→ **Prompt**
Would you return the listing that follows exactly, leaving its pictures behind?

→ **Provided material**
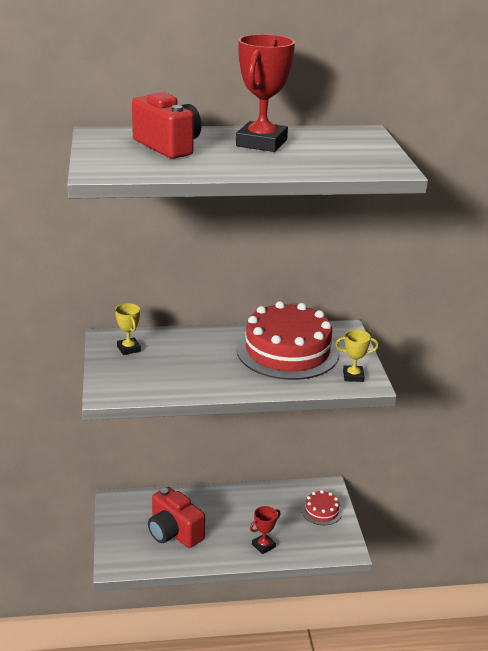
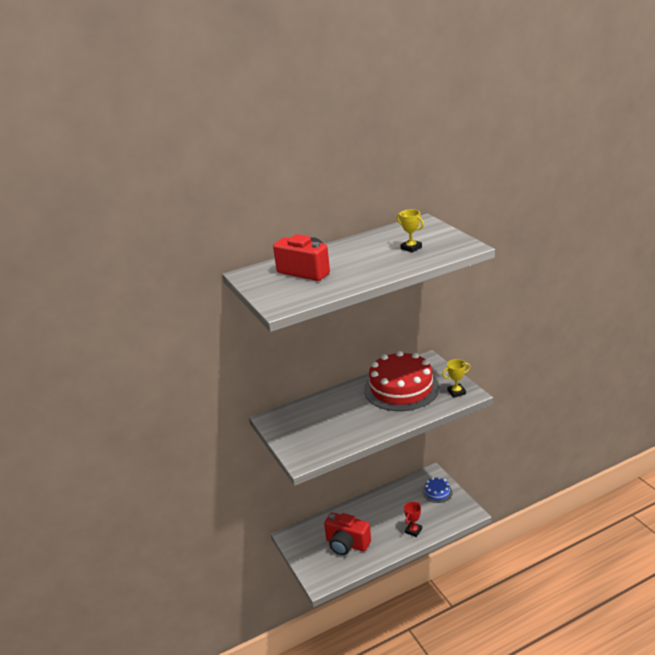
camera: 15 degrees left, 0 degrees up
(128, 349) = (292, 422): yellow trophy -> yellow trophy (411, 248)
(261, 143) = (365, 250): red trophy -> none
(321, 511) = (437, 492): red cake -> blue cake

→ **Written answer**
camera: 15 degrees left, 0 degrees up
(128, 349) = (292, 422): yellow trophy -> yellow trophy (411, 248)
(261, 143) = (365, 250): red trophy -> none
(321, 511) = (437, 492): red cake -> blue cake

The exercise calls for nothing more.